PROBLEM REQUIREMENTS | Your answer should be every line from the records that contains "white".

Object change descriptions |

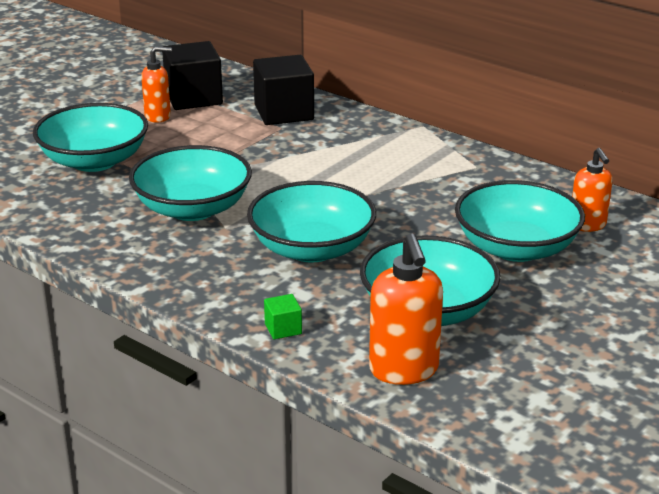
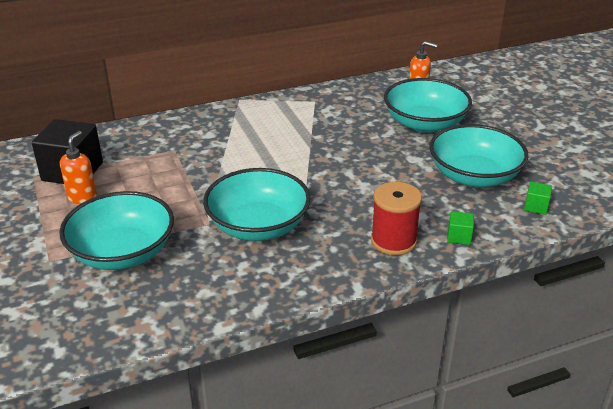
camera: 60 degrees left, 5 degrees up
(236, 289) = (393, 241): none -> red spool
(284, 112) = (152, 141): black cube -> none
(312, 249) = (364, 193): turquoise bowl -> none
(404, 370) = (536, 206): orange soap dispenser -> green cube

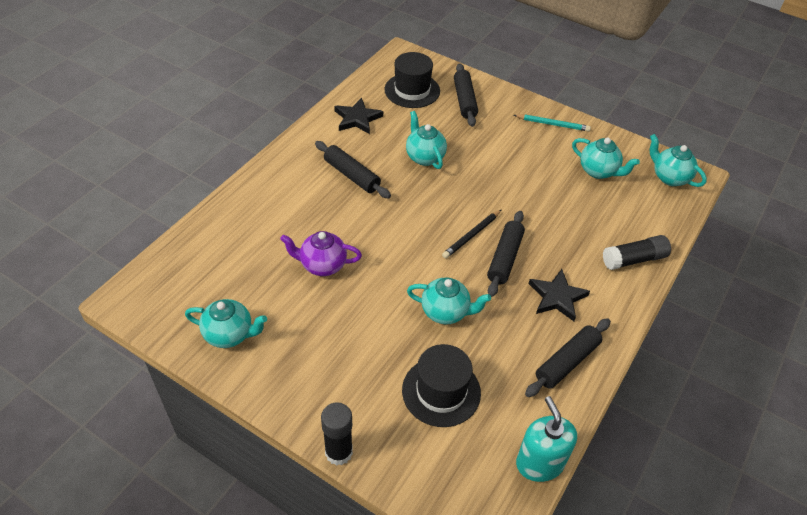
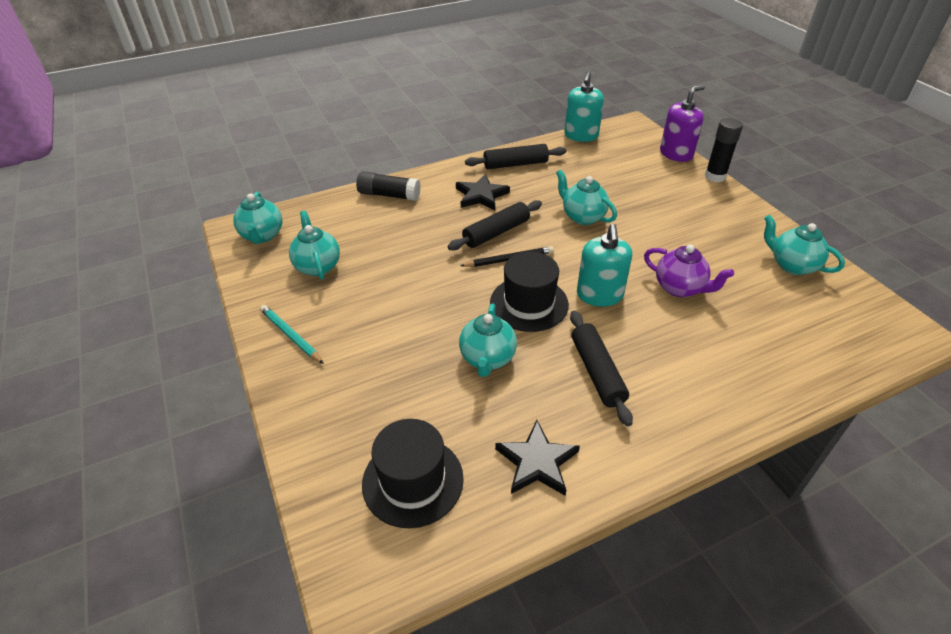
camera: 145 degrees left, 5 degrees down
(381, 232) = (599, 295): none -> turquoise soap dispenser
(403, 482) = (676, 154): none -> purple soap dispenser
(441, 391) = (621, 179): black hat -> black hat (529, 303)
(464, 100) = (355, 423): black rolling pin -> none

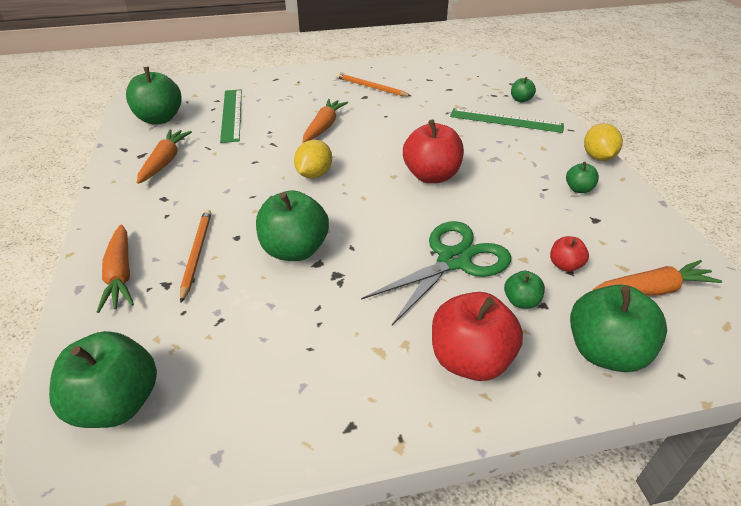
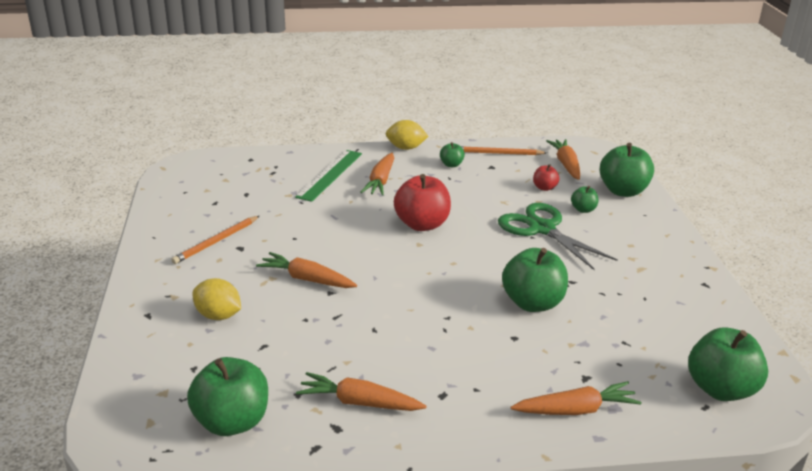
camera: 85 degrees left, 10 degrees down
(196, 254) = (541, 361): orange pencil -> orange pencil (498, 153)
(231, 114) = (246, 352): green ruler -> none
(314, 174) = (409, 289): yellow lemon -> yellow lemon (218, 315)
(470, 360) = (640, 236): red apple -> none
(509, 147) = (380, 181): none -> orange carrot
(520, 100) = (290, 161): green apple -> none

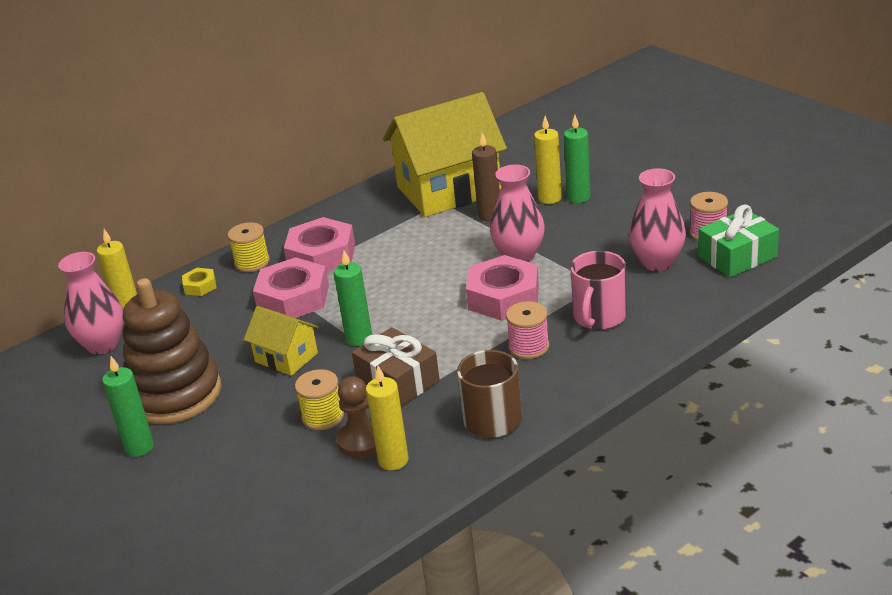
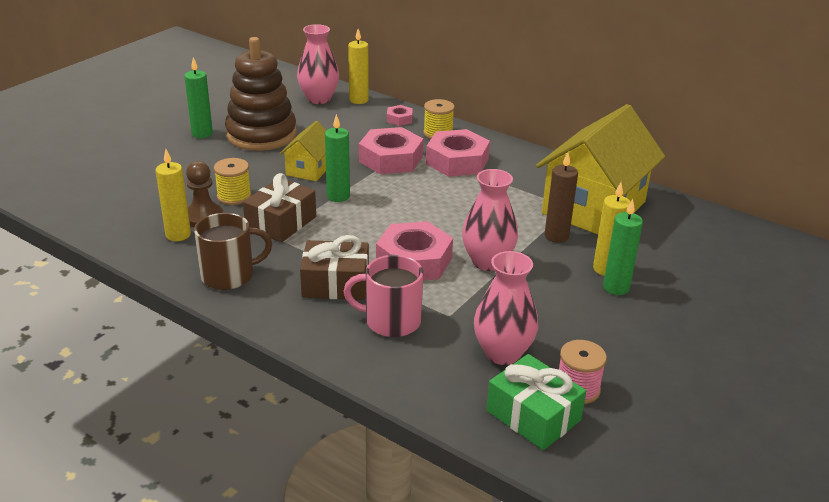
camera: 70 degrees right, 0 degrees up
(200, 286) = (399, 119): yellow nut -> pink nut
(449, 190) = (593, 208): yellow house -> yellow house turned 75 degrees clockwise
(529, 347) = (335, 284): pink spool -> brown gift

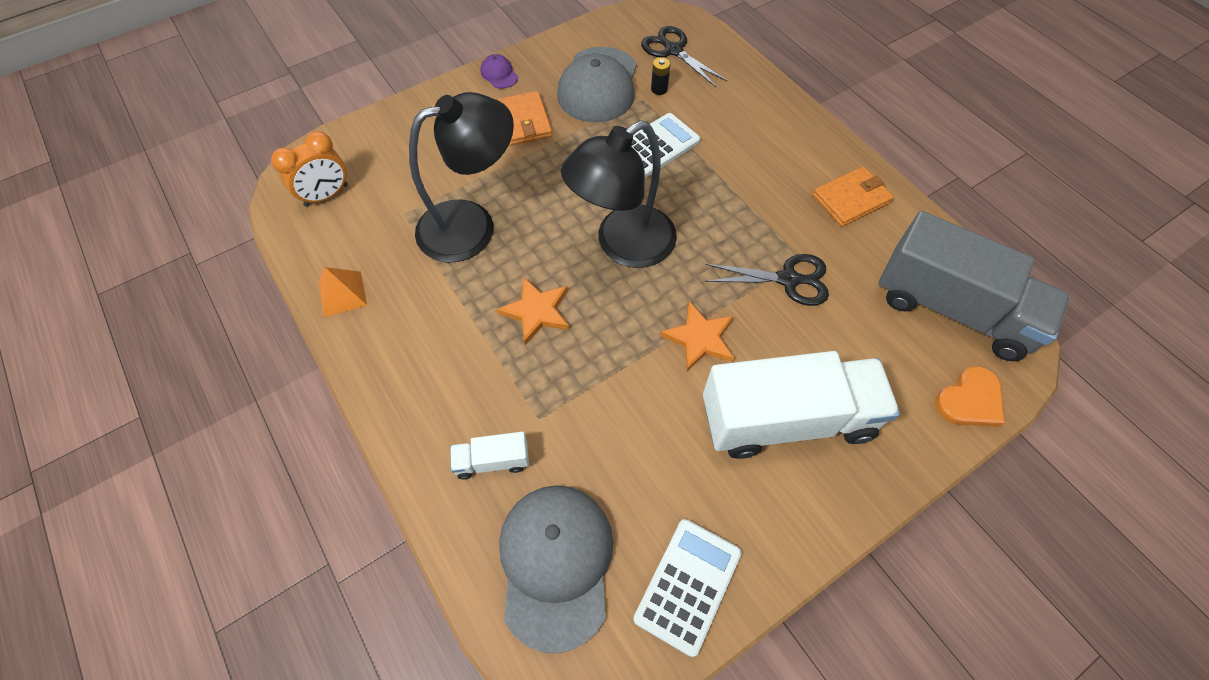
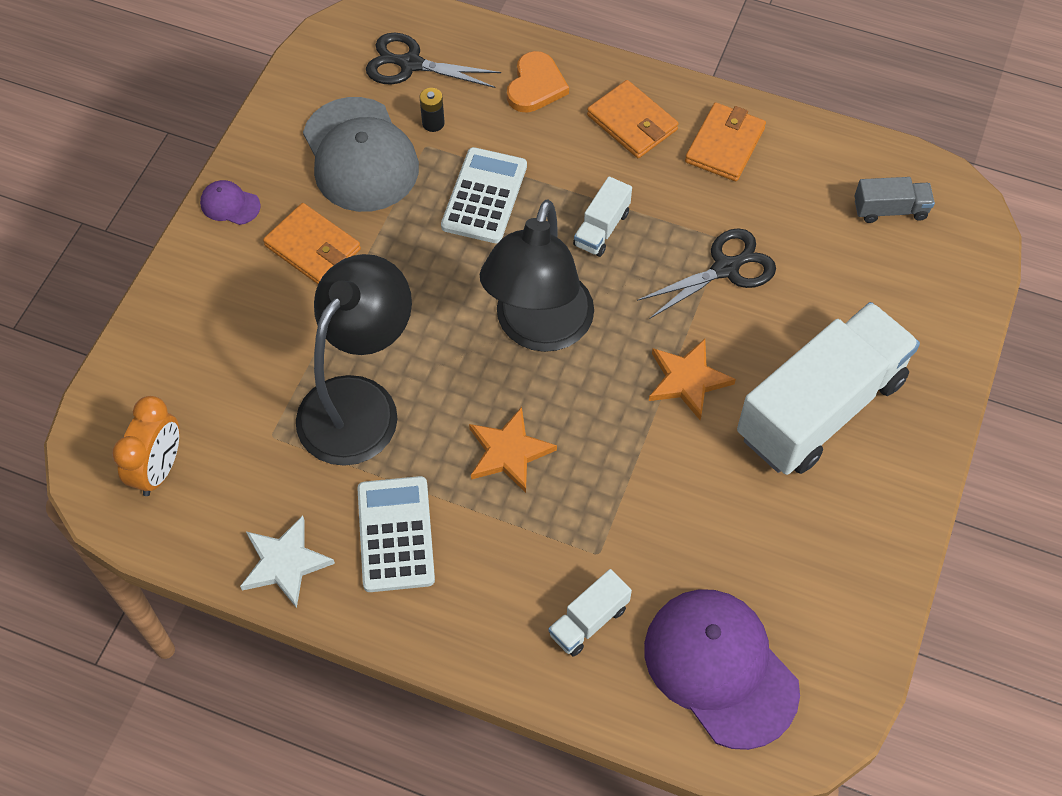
camera: 35 degrees left, 0 degrees up
(342, 294) = (285, 563): orange pyramid -> white star
(556, 564) = (720, 668): grey cap -> purple cap
(687, 585) = (843, 608): white calculator -> white calculator (395, 534)
(718, 206) = (601, 229): none -> white truck
(793, 152) = (632, 123): none -> orange wallet
(952, 309) = (890, 210): grey truck -> grey truck, size x0.42
(970, 400) = (959, 291): orange heart -> orange heart (535, 86)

COMPLETED EXERCISE |
(342, 294) = (285, 563): orange pyramid -> white star
(687, 585) = (843, 608): white calculator -> white calculator (395, 534)
(718, 206) = (601, 229): none -> white truck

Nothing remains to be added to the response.